_The problem_. Filter the listing so that only lines with the word "VBAT" remain.

_Records for the exercise_.
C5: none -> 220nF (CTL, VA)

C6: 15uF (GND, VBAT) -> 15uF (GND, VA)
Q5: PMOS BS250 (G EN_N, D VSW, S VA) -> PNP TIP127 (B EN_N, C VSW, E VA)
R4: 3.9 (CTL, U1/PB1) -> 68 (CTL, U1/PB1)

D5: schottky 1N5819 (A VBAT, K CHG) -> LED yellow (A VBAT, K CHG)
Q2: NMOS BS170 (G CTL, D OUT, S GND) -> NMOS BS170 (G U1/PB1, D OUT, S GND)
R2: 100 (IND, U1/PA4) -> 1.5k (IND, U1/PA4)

---

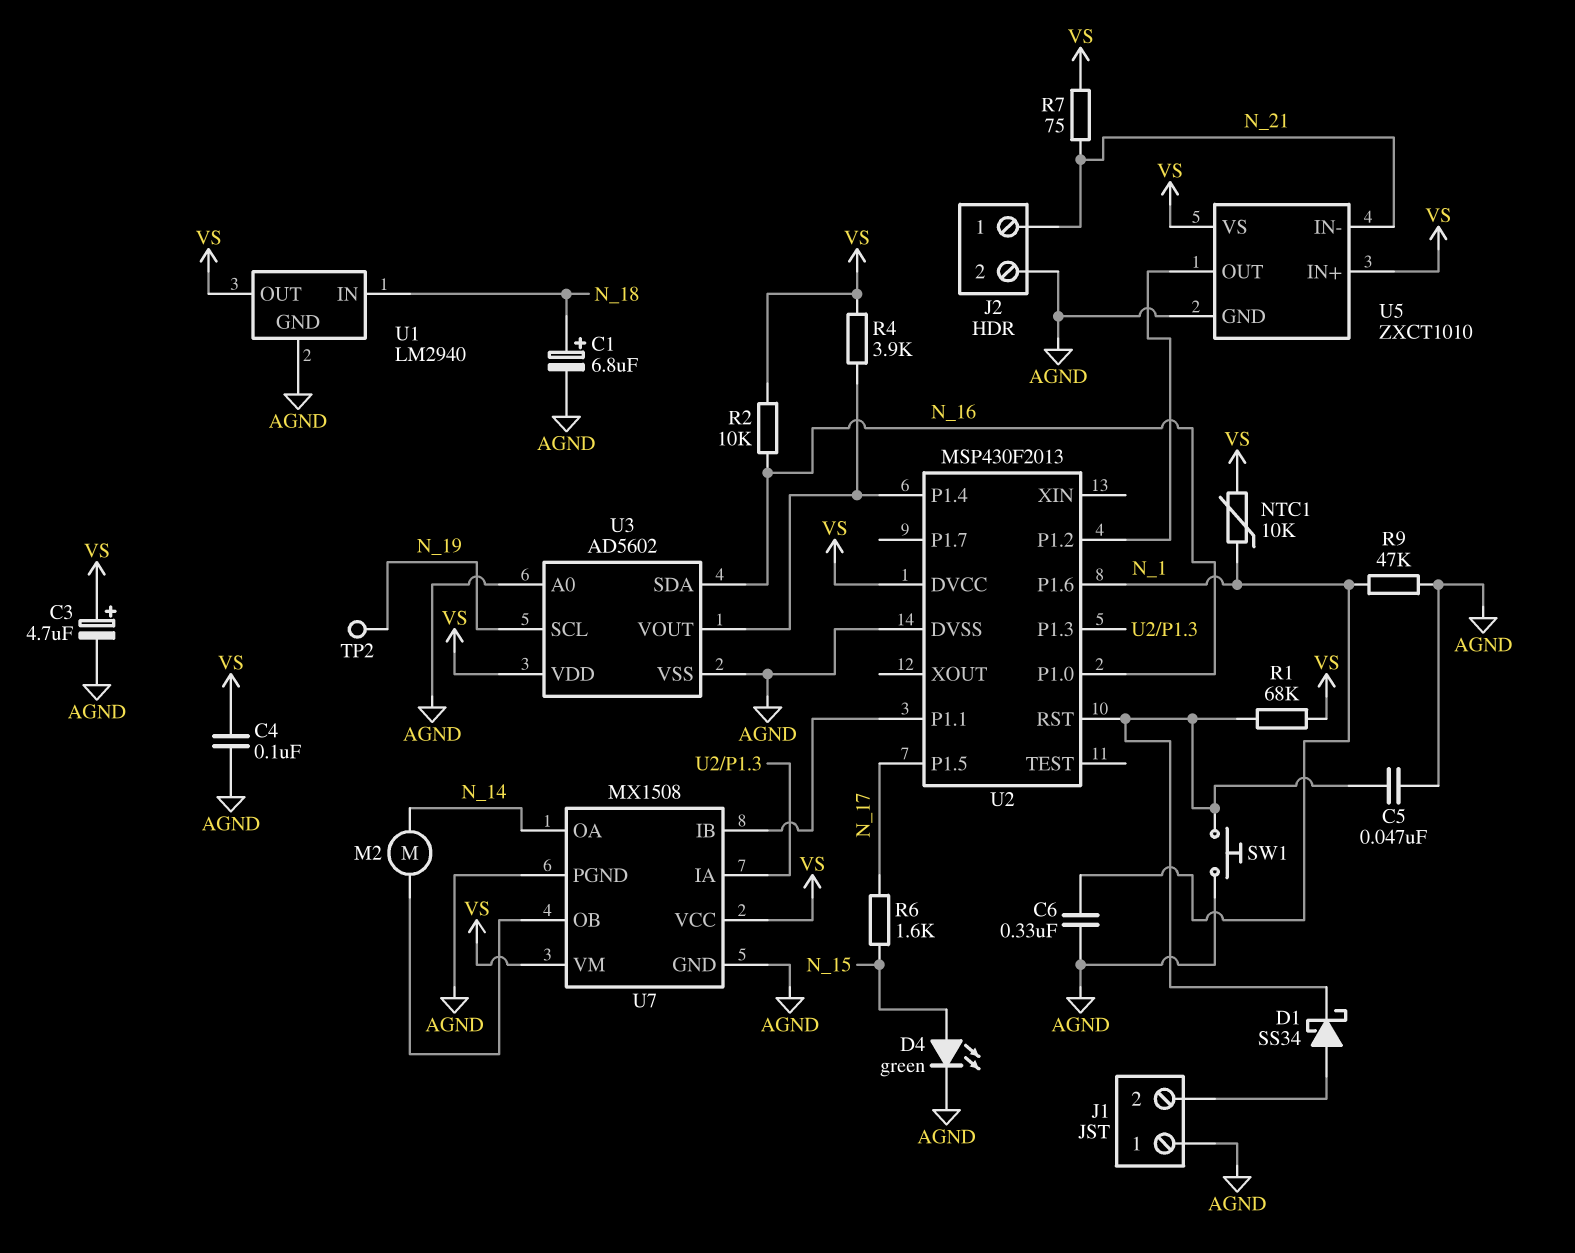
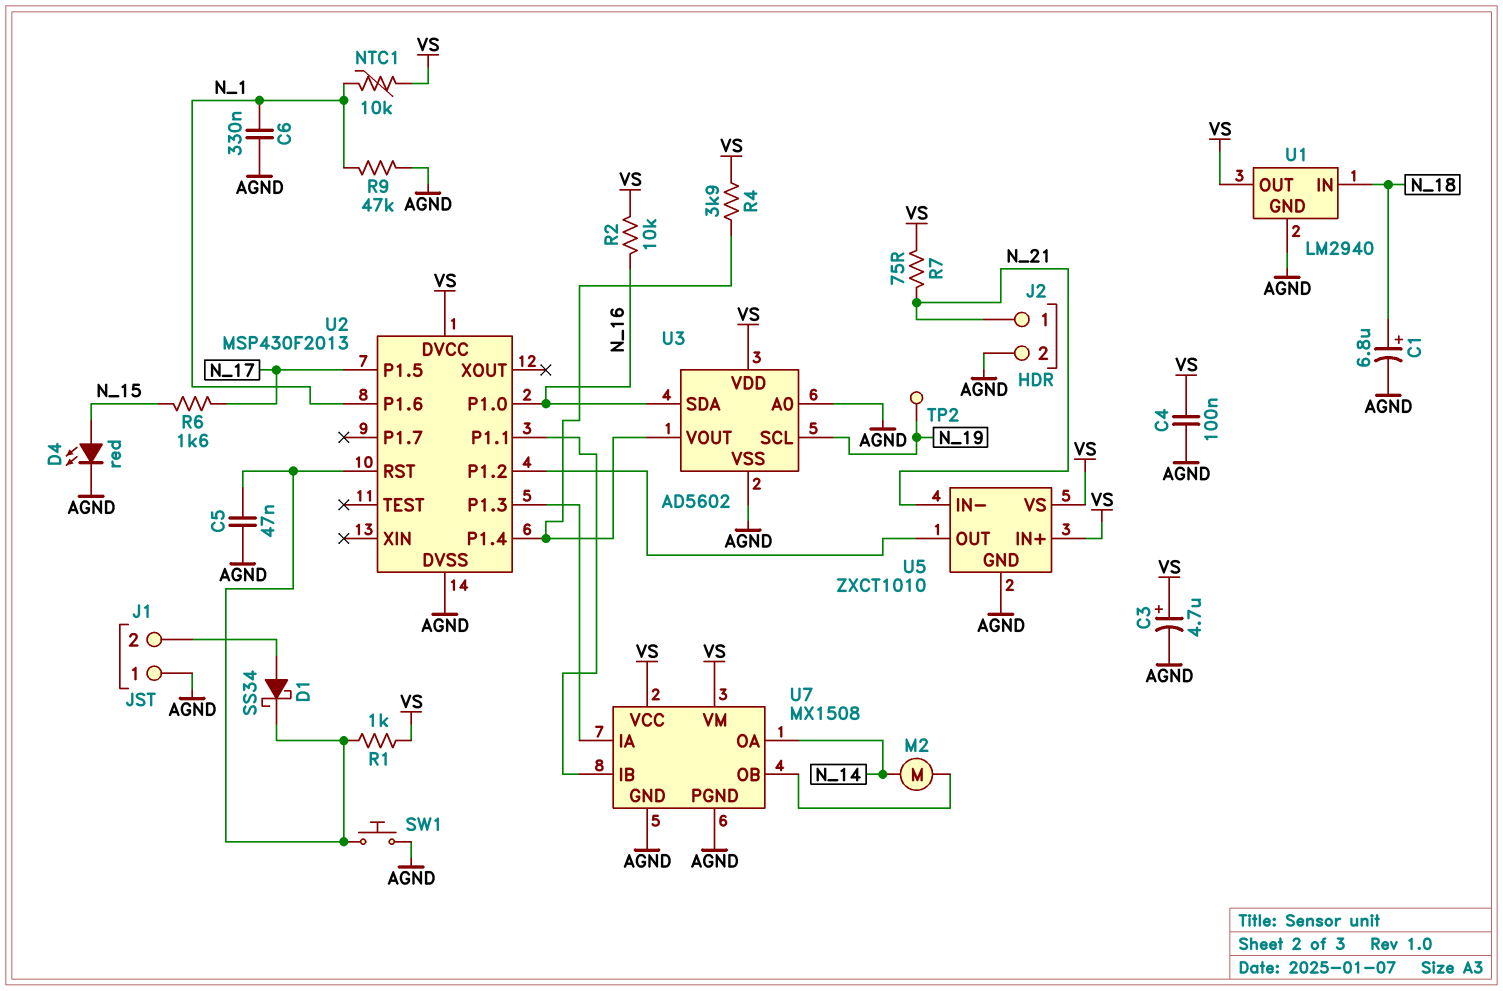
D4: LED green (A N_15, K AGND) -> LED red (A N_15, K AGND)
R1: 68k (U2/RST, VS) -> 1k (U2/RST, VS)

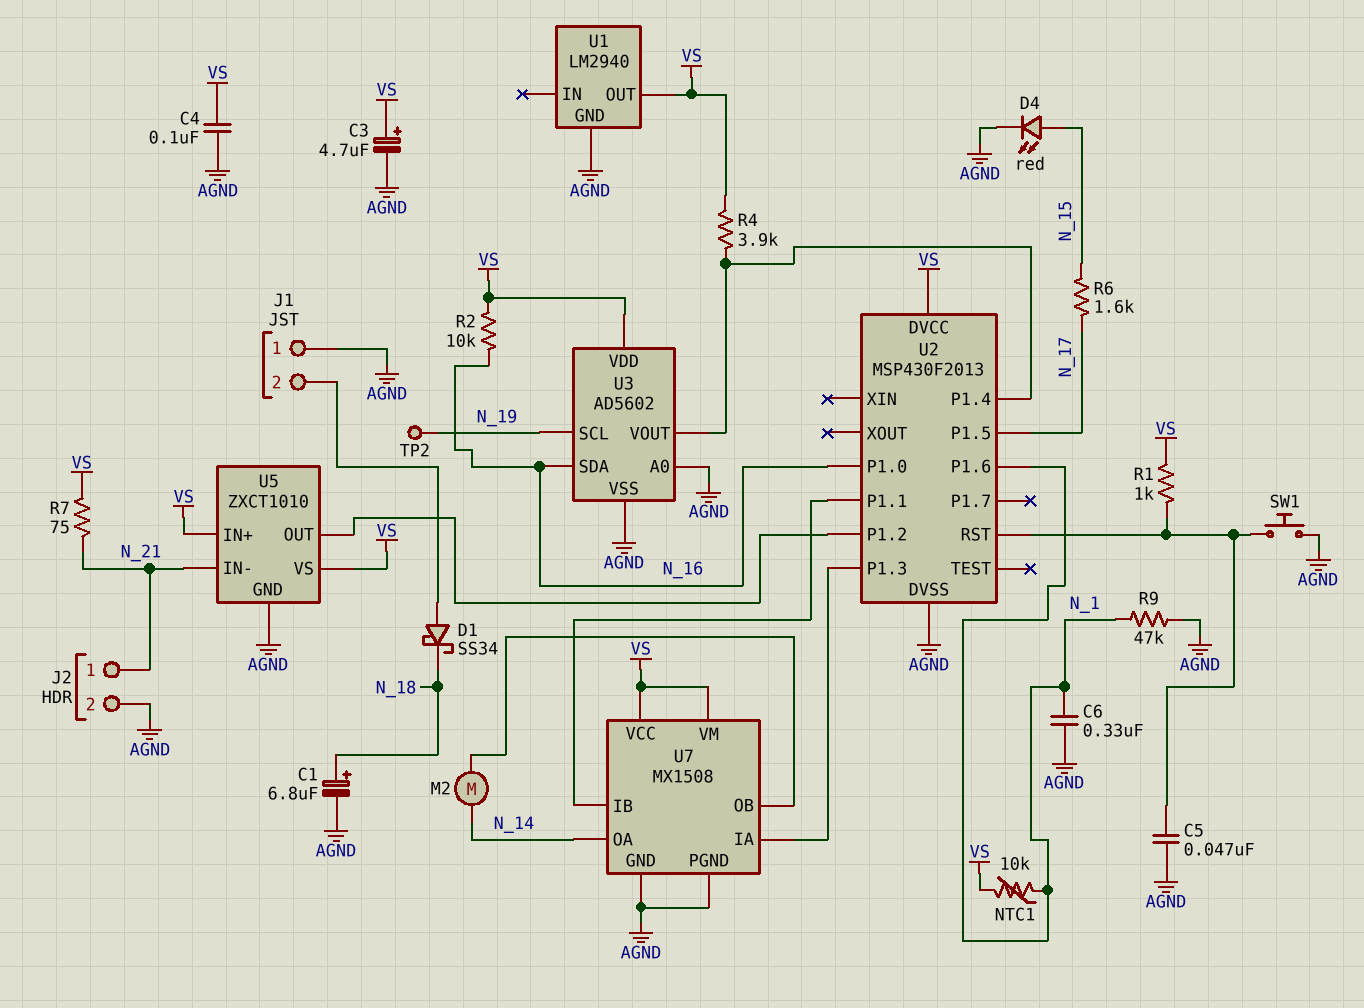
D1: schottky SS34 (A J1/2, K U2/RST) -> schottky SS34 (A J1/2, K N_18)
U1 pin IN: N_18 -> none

_Solution for this task_.
C6: 15uF (GND, VBAT) -> 15uF (GND, VA)
D5: schottky 1N5819 (A VBAT, K CHG) -> LED yellow (A VBAT, K CHG)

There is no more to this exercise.